Brief:
Whenever the word "turned" turns up in a line below, that line should be copied.

>>>

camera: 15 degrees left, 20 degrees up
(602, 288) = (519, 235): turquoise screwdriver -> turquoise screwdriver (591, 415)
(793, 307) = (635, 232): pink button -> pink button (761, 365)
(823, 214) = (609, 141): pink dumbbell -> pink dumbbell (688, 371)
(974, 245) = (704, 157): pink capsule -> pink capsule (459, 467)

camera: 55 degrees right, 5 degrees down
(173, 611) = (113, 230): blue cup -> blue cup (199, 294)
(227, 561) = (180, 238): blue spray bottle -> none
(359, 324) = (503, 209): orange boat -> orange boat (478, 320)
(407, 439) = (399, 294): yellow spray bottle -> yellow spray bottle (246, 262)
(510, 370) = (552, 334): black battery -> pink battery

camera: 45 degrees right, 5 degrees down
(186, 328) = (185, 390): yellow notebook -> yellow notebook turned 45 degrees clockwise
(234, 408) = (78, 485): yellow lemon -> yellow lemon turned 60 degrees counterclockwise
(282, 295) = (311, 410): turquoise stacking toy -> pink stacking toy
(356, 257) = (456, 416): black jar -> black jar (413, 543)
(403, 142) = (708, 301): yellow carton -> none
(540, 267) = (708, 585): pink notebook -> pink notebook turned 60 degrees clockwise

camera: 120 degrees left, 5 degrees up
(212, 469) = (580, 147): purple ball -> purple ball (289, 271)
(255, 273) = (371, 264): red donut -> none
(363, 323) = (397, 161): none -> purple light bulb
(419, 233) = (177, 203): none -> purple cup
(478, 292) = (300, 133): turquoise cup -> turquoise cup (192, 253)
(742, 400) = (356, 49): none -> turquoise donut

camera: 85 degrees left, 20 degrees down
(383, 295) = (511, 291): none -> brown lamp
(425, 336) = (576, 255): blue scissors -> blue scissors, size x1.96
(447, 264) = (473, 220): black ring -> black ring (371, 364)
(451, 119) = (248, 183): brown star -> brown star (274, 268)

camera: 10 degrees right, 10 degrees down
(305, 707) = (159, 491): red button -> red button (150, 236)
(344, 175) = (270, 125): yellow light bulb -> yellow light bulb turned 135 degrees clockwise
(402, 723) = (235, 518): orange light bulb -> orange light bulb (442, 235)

<<<

Solution for this exercise:
(186, 328) = (185, 390): yellow notebook -> yellow notebook turned 45 degrees clockwise
(234, 408) = (78, 485): yellow lemon -> yellow lemon turned 60 degrees counterclockwise
(540, 267) = (708, 585): pink notebook -> pink notebook turned 60 degrees clockwise
(344, 175) = (270, 125): yellow light bulb -> yellow light bulb turned 135 degrees clockwise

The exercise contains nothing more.